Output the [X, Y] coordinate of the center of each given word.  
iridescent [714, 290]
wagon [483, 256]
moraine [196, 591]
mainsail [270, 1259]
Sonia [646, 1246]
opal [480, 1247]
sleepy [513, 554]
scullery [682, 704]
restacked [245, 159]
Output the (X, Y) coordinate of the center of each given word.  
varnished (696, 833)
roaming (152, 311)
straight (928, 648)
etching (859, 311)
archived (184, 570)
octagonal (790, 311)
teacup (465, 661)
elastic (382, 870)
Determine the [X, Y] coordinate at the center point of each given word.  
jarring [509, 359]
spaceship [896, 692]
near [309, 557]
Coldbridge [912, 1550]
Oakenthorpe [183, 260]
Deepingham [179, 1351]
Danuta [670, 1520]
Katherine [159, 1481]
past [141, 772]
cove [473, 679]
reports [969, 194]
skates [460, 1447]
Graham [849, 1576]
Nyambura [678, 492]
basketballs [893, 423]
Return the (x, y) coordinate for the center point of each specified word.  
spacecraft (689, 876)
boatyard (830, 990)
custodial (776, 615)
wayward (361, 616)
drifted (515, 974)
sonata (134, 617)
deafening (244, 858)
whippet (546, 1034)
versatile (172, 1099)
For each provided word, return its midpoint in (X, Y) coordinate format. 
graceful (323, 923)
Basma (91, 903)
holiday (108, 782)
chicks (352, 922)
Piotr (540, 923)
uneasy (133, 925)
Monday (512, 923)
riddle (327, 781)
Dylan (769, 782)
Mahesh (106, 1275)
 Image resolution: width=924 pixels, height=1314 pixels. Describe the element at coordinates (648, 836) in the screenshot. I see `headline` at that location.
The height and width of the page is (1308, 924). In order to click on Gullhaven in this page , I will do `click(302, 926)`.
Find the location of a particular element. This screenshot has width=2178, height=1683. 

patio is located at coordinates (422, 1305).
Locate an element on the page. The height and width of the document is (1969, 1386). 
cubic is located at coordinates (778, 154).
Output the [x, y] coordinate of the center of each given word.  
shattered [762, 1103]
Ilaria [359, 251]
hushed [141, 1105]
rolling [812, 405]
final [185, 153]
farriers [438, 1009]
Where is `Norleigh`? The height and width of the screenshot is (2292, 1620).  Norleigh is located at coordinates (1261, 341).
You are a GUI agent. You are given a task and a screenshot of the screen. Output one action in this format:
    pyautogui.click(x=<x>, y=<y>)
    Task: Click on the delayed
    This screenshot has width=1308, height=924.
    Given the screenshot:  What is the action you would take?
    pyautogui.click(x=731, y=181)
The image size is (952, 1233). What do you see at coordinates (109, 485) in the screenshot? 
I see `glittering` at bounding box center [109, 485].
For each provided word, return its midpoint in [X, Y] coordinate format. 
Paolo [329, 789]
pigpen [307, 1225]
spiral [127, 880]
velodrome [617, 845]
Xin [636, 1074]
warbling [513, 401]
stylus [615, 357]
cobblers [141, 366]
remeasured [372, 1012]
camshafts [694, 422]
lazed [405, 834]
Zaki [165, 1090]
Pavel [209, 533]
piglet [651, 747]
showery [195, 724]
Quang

**Written task**
Reproduce all of the records above line for line, keeping every word, number, and punctuation mark unchanged.

**Exercise result**
Output the [X, Y] coordinate of the center of each given word.  
iridescent [714, 290]
wagon [483, 256]
moraine [196, 591]
mainsail [270, 1259]
Sonia [646, 1246]
opal [480, 1247]
sleepy [513, 554]
scullery [682, 704]
restacked [245, 159]
Output the (X, Y) coordinate of the center of each given word.  
varnished (696, 833)
roaming (152, 311)
straight (928, 648)
etching (859, 311)
archived (184, 570)
octagonal (790, 311)
teacup (465, 661)
elastic (382, 870)
Determine the [X, Y] coordinate at the center point of each given word.  
jarring [509, 359]
spaceship [896, 692]
near [309, 557]
Coldbridge [912, 1550]
Oakenthorpe [183, 260]
Deepingham [179, 1351]
Danuta [670, 1520]
Katherine [159, 1481]
past [141, 772]
cove [473, 679]
reports [969, 194]
skates [460, 1447]
Graham [849, 1576]
Nyambura [678, 492]
basketballs [893, 423]
Return the (x, y) coordinate for the center point of each specified word.  
spacecraft (689, 876)
boatyard (830, 990)
custodial (776, 615)
wayward (361, 616)
drifted (515, 974)
sonata (134, 617)
deafening (244, 858)
whippet (546, 1034)
versatile (172, 1099)
For each provided word, return its midpoint in (X, Y) coordinate format. 
graceful (323, 923)
Basma (91, 903)
holiday (108, 782)
chicks (352, 922)
Piotr (540, 923)
uneasy (133, 925)
Monday (512, 923)
riddle (327, 781)
Dylan (769, 782)
Mahesh (106, 1275)
 Image resolution: width=924 pixels, height=1314 pixels. Describe the element at coordinates (648, 836) in the screenshot. I see `headline` at that location.
The height and width of the page is (1308, 924). In order to click on Gullhaven in this page , I will do `click(302, 926)`.
Find the location of a particular element. This screenshot has width=2178, height=1683. 

patio is located at coordinates (422, 1305).
Locate an element on the page. The height and width of the document is (1969, 1386). 
cubic is located at coordinates (778, 154).
Output the [x, y] coordinate of the center of each given word.  
shattered [762, 1103]
Ilaria [359, 251]
hushed [141, 1105]
rolling [812, 405]
final [185, 153]
farriers [438, 1009]
Where is `Norleigh`? The height and width of the screenshot is (2292, 1620).  Norleigh is located at coordinates (1261, 341).
You are a GUI agent. You are given a task and a screenshot of the screen. Output one action in this format:
    pyautogui.click(x=<x>, y=<y>)
    Task: Click on the delayed
    This screenshot has width=1308, height=924.
    Given the screenshot:  What is the action you would take?
    pyautogui.click(x=731, y=181)
The image size is (952, 1233). What do you see at coordinates (109, 485) in the screenshot? 
I see `glittering` at bounding box center [109, 485].
For each provided word, return its midpoint in [X, Y] coordinate format. 
Paolo [329, 789]
pigpen [307, 1225]
spiral [127, 880]
velodrome [617, 845]
Xin [636, 1074]
warbling [513, 401]
stylus [615, 357]
cobblers [141, 366]
remeasured [372, 1012]
camshafts [694, 422]
lazed [405, 834]
Zaki [165, 1090]
Pavel [209, 533]
piglet [651, 747]
showery [195, 724]
Quang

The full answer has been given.